Per-category count data:
____
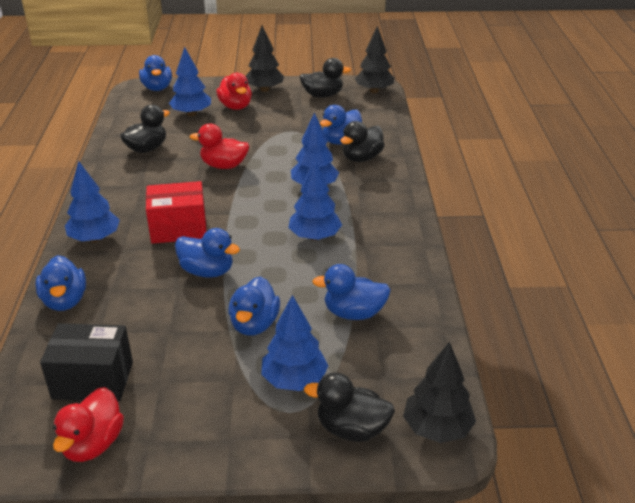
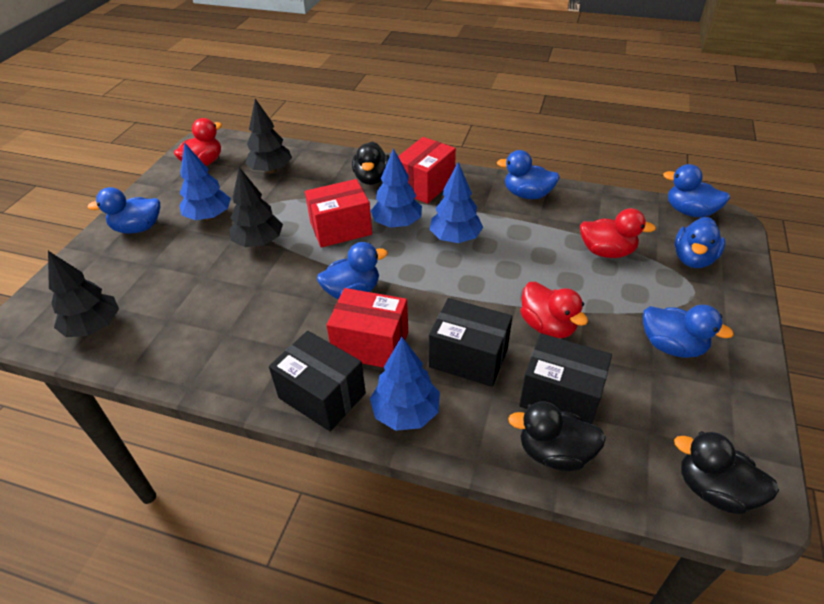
black box: [40,323,133,402] = 1 -> [269,331,366,431] [429,298,512,387] [519,333,612,424] = 3
black duck: [120,105,170,153] [300,58,351,98] [304,373,395,442] [340,121,385,162] = 4 -> [352,142,389,185] [508,401,606,471] [674,431,779,515] = 3
blue tree: [65,161,120,242] [169,47,211,116] [261,295,328,391] [288,159,342,241] [291,112,339,185] = 5 -> [179,142,231,220] [370,337,440,431] [371,148,422,228] [430,162,483,243] = 4
red box: [146,181,206,244] = 1 -> [305,179,372,248] [326,288,408,368] [398,137,456,204] = 3

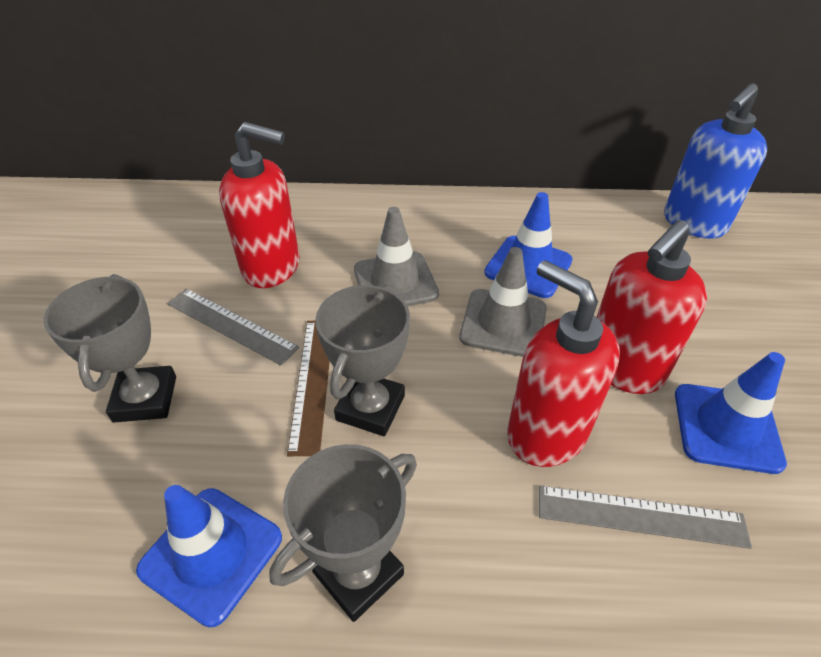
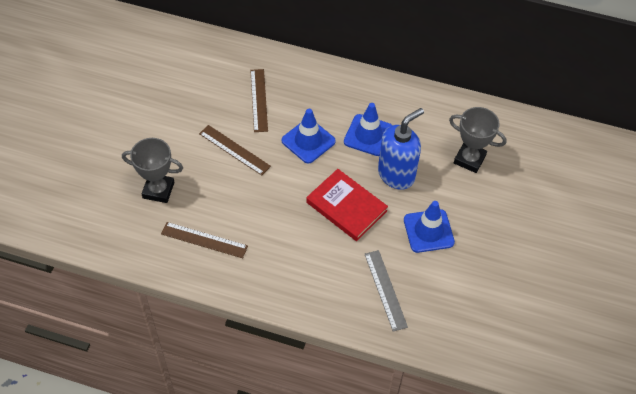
brown ruler: [287,321,330,456] = 1 -> [161,222,248,258] [199,125,271,176] [250,69,268,132] = 3
grey ruler: [167,289,299,365] [539,486,752,549] = 2 -> [364,250,408,332] = 1
grey traffic cone: [354,207,439,306] [460,247,547,357] = 2 -> none = 0
grey trophy: [44,274,176,423] [269,444,417,622] [315,285,410,436] = 3 -> [122,138,183,203] [449,107,507,173] = 2
red book: none = 0 -> [306,169,388,241] = 1
red soap dispenser: [219,122,300,288] [507,260,620,467] [597,220,707,394] = 3 -> none = 0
____
* **What you should do**
Write the records above out again exactly, with no pictures in your copy.

* **Response area**
black box: [40,323,133,402] = 1 -> [269,331,366,431] [429,298,512,387] [519,333,612,424] = 3
black duck: [120,105,170,153] [300,58,351,98] [304,373,395,442] [340,121,385,162] = 4 -> [352,142,389,185] [508,401,606,471] [674,431,779,515] = 3
blue tree: [65,161,120,242] [169,47,211,116] [261,295,328,391] [288,159,342,241] [291,112,339,185] = 5 -> [179,142,231,220] [370,337,440,431] [371,148,422,228] [430,162,483,243] = 4
red box: [146,181,206,244] = 1 -> [305,179,372,248] [326,288,408,368] [398,137,456,204] = 3

brown ruler: [287,321,330,456] = 1 -> [161,222,248,258] [199,125,271,176] [250,69,268,132] = 3
grey ruler: [167,289,299,365] [539,486,752,549] = 2 -> [364,250,408,332] = 1
grey traffic cone: [354,207,439,306] [460,247,547,357] = 2 -> none = 0
grey trophy: [44,274,176,423] [269,444,417,622] [315,285,410,436] = 3 -> [122,138,183,203] [449,107,507,173] = 2
red book: none = 0 -> [306,169,388,241] = 1
red soap dispenser: [219,122,300,288] [507,260,620,467] [597,220,707,394] = 3 -> none = 0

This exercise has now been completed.